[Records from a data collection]
>>
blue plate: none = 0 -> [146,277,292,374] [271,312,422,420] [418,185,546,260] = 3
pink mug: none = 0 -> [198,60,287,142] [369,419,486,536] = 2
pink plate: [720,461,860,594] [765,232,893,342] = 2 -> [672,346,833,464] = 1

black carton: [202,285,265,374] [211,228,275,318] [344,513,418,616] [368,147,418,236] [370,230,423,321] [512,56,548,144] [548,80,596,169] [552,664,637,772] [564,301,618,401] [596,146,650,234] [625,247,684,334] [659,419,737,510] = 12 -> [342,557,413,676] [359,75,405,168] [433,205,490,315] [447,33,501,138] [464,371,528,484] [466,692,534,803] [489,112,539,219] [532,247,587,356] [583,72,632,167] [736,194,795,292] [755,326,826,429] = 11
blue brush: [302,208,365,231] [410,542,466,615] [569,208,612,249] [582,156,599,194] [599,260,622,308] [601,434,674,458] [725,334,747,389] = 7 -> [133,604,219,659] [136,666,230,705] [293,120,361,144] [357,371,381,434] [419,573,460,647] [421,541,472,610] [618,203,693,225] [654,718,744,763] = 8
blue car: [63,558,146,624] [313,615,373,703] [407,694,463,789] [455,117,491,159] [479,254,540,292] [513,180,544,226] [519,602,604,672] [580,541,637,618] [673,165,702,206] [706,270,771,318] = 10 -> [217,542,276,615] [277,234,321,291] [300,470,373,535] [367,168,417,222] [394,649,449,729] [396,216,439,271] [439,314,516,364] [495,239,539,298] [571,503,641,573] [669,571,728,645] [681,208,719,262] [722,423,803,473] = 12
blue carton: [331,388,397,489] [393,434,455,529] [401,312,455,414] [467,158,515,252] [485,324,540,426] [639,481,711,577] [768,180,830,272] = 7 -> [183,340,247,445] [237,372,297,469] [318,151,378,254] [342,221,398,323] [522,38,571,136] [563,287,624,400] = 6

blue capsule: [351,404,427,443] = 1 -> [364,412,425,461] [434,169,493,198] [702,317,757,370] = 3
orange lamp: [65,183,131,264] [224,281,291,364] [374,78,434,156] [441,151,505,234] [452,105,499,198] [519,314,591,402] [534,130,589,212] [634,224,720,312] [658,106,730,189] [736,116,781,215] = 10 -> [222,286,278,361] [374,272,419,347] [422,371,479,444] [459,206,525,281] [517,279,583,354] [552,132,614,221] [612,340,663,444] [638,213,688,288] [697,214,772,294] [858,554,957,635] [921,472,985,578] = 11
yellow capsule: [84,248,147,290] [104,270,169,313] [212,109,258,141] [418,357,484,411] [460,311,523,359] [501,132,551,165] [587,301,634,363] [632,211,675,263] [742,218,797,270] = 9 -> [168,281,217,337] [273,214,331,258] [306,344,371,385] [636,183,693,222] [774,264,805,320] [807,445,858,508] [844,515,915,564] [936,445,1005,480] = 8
<<
• _What to produce_
Every line that holds the word "blue" should be copied from the records.

• _Response_
blue plate: none = 0 -> [146,277,292,374] [271,312,422,420] [418,185,546,260] = 3
blue brush: [302,208,365,231] [410,542,466,615] [569,208,612,249] [582,156,599,194] [599,260,622,308] [601,434,674,458] [725,334,747,389] = 7 -> [133,604,219,659] [136,666,230,705] [293,120,361,144] [357,371,381,434] [419,573,460,647] [421,541,472,610] [618,203,693,225] [654,718,744,763] = 8
blue car: [63,558,146,624] [313,615,373,703] [407,694,463,789] [455,117,491,159] [479,254,540,292] [513,180,544,226] [519,602,604,672] [580,541,637,618] [673,165,702,206] [706,270,771,318] = 10 -> [217,542,276,615] [277,234,321,291] [300,470,373,535] [367,168,417,222] [394,649,449,729] [396,216,439,271] [439,314,516,364] [495,239,539,298] [571,503,641,573] [669,571,728,645] [681,208,719,262] [722,423,803,473] = 12
blue carton: [331,388,397,489] [393,434,455,529] [401,312,455,414] [467,158,515,252] [485,324,540,426] [639,481,711,577] [768,180,830,272] = 7 -> [183,340,247,445] [237,372,297,469] [318,151,378,254] [342,221,398,323] [522,38,571,136] [563,287,624,400] = 6
blue capsule: [351,404,427,443] = 1 -> [364,412,425,461] [434,169,493,198] [702,317,757,370] = 3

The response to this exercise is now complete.